**What to produce:**
Report every line from the material that contains the word "yellow".

**Dataset records:**
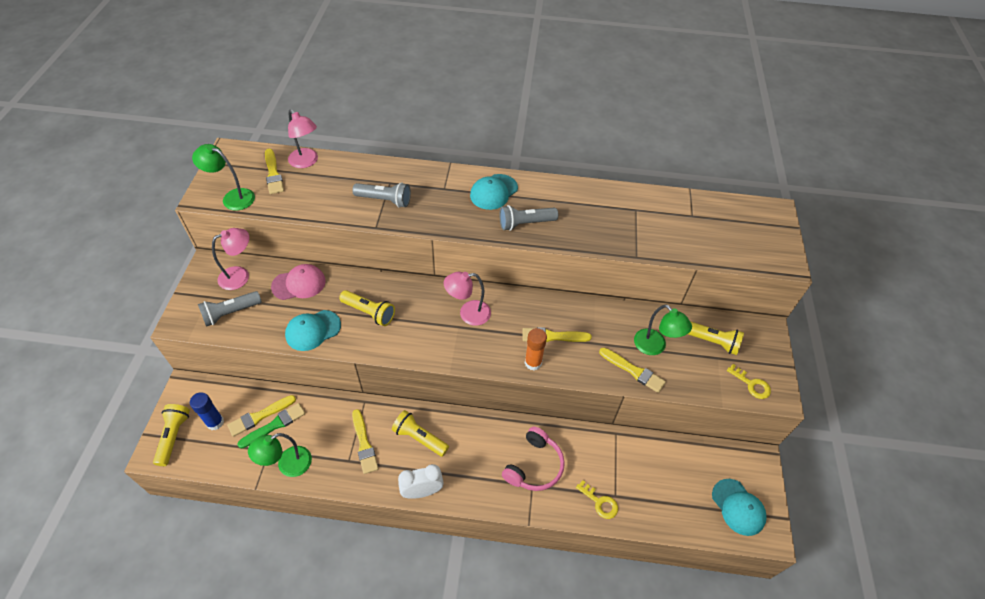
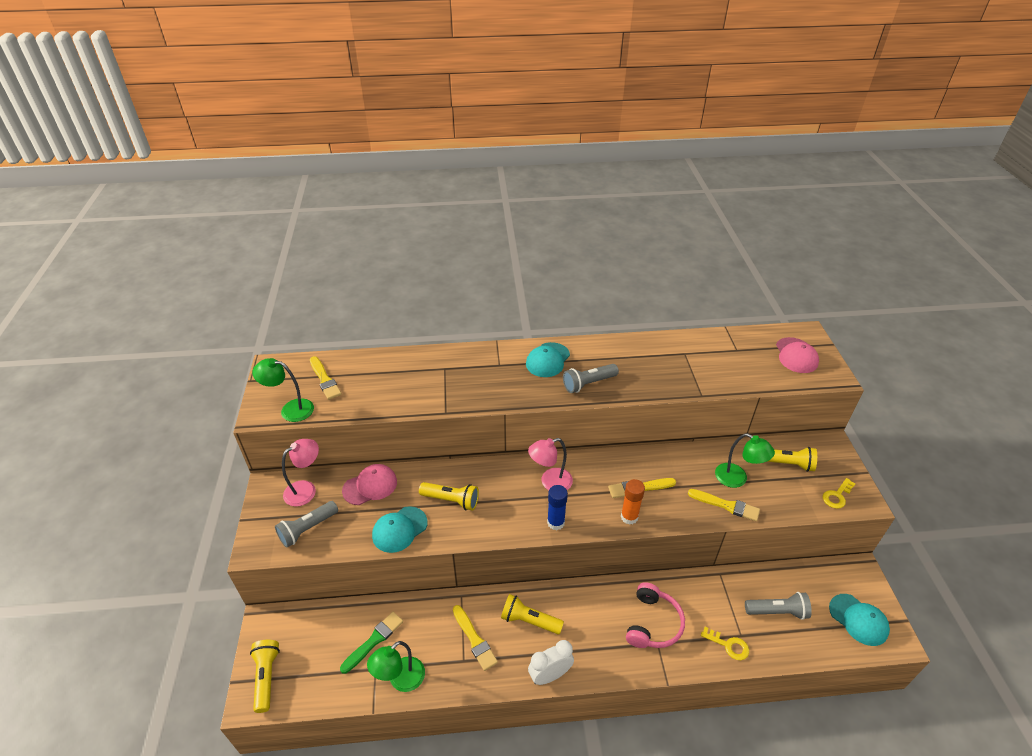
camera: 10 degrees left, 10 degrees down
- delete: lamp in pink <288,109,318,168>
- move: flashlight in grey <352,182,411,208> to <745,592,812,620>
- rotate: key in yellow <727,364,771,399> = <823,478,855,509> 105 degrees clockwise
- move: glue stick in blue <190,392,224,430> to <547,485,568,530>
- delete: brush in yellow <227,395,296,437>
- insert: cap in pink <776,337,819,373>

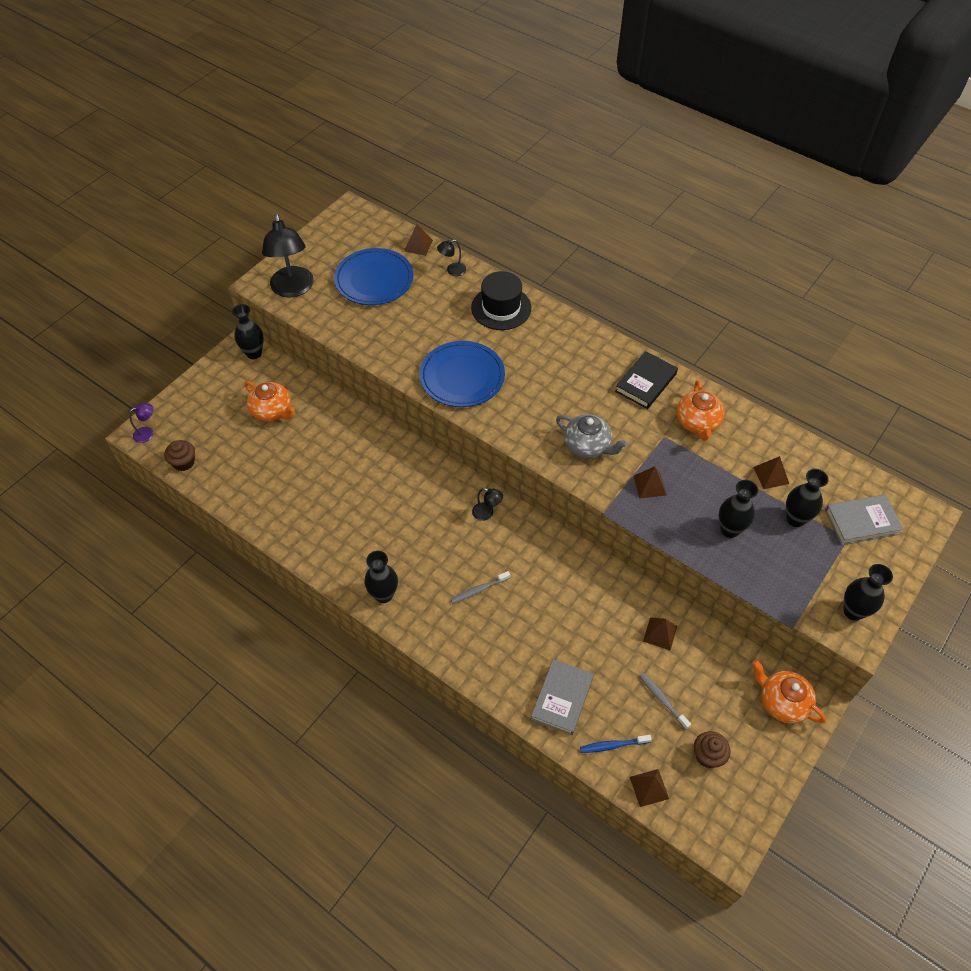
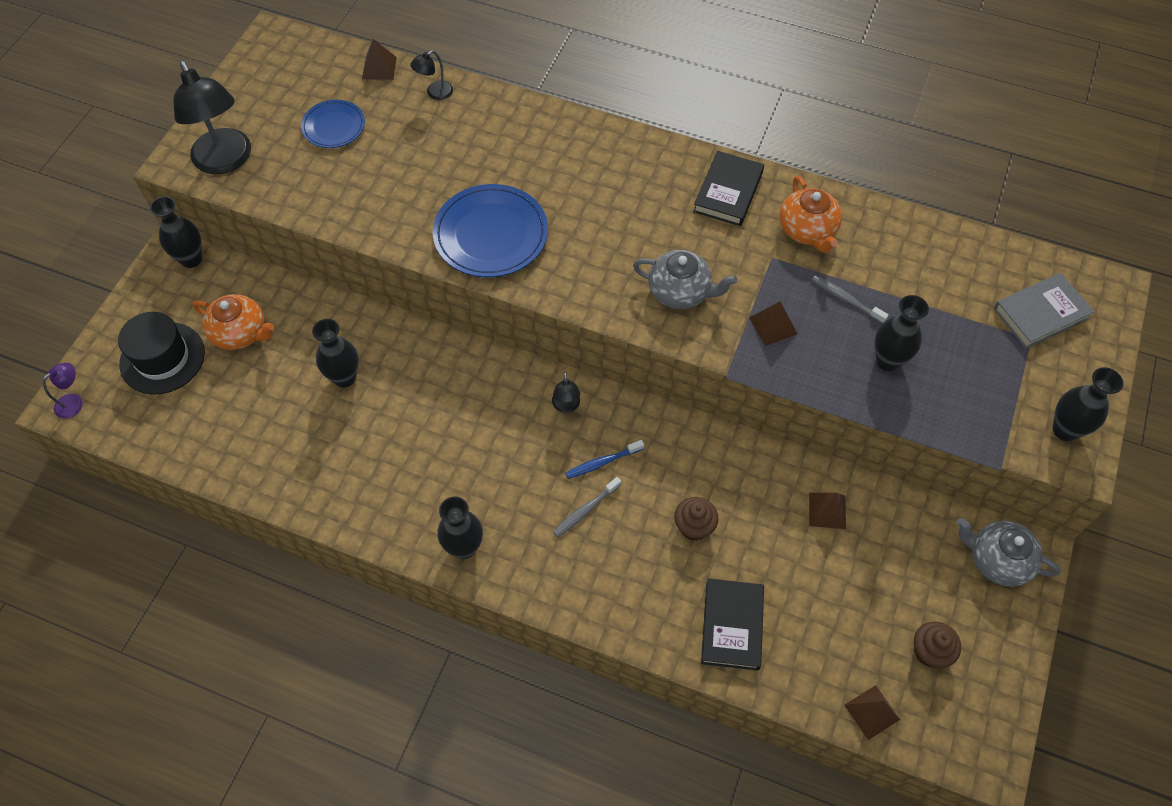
camera: 15 degrees left, 5 degrees up
- resize: plate in blue <334,248,413,305> = <301,100,365,148> x0.59
- move: hat in black <471,271,531,330> to <118,312,205,394>
- move: cupcake in brown <164,440,195,471> to <674,497,719,540>
- delete: pyramid in brown <753,456,789,489>
- move: vase in black <786,469,829,527> to <312,319,359,388>
- rotate: lamp in black <472,488,503,521> = <552,372,580,413> 75 degrees clockwise
- recolor: book in grey <531,659,594,735> to book in black <701,578,764,671>
- recolor: teapot in orange <752,660,826,724> to teapot in grey <957,518,1061,587>
- move: toothbrush in grey <639,673,691,729> to <812,275,889,323>
- move: toothbrush in blue <580,735,652,753> to <565,440,644,479>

**Answer space:**
- rotate: key in yellow <727,364,771,399> = <823,478,855,509> 105 degrees clockwise
- delete: brush in yellow <227,395,296,437>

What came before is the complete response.